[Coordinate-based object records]
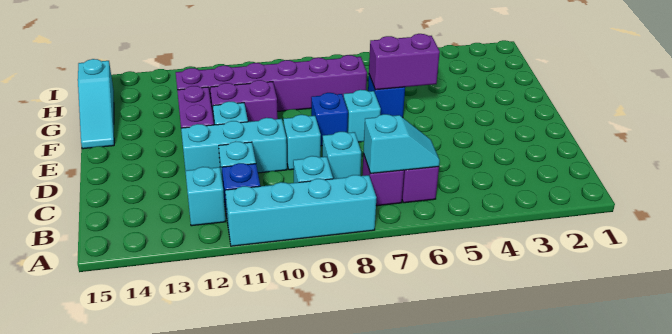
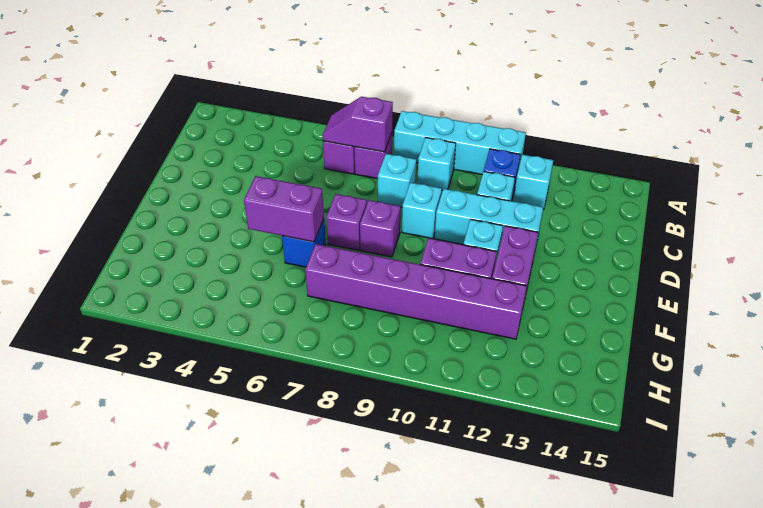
cyan slope B6:B7 level 2 top 7 -> purple slope B6:B7 level 2 top 7
cyan brick E7 level 1 -> purple brick E7 level 1
blue brick E8 level 1 -> purple brick E8 level 1
cyan slope F15:H15 level 1 top H -> none

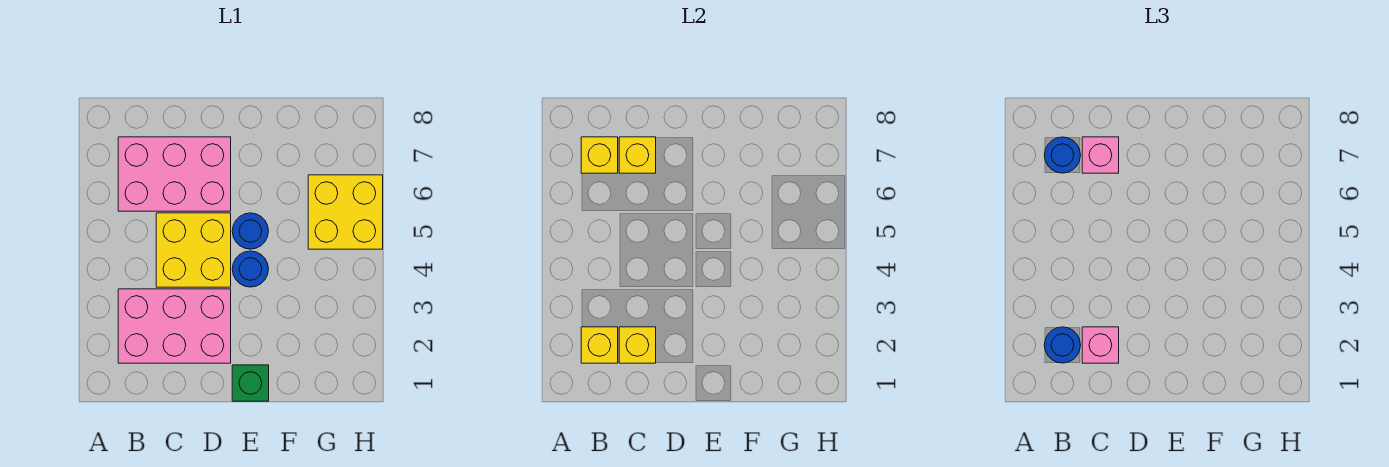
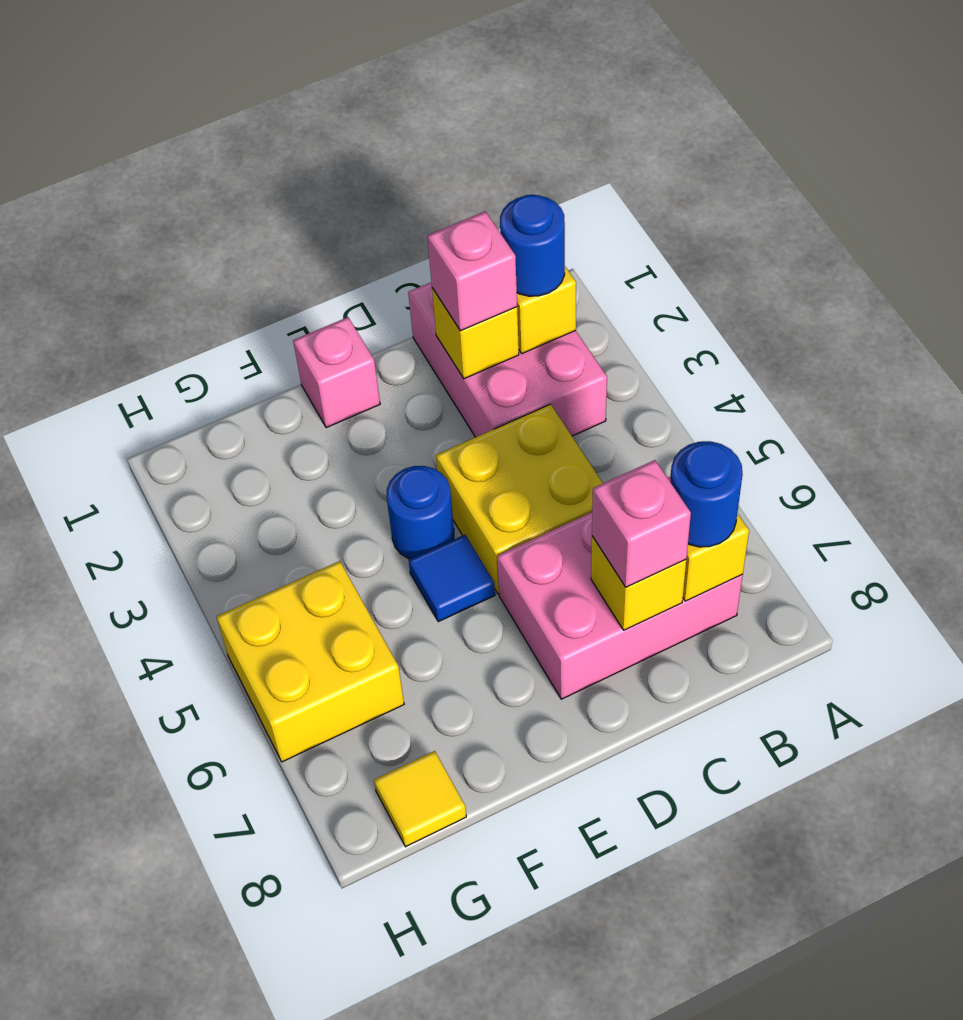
pink brick B2:D3 level 1 -> pink brick B1:C3 level 1
green brick E1 level 1 -> pink brick E1 level 1
blue round brick E5 level 1 -> blue tile E5 level 1
none -> yellow tile G8 level 1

**Task to carry out**:
Find the lines above that contain the word "tile" and copy each one.

**Exercise output**:
blue round brick E5 level 1 -> blue tile E5 level 1
none -> yellow tile G8 level 1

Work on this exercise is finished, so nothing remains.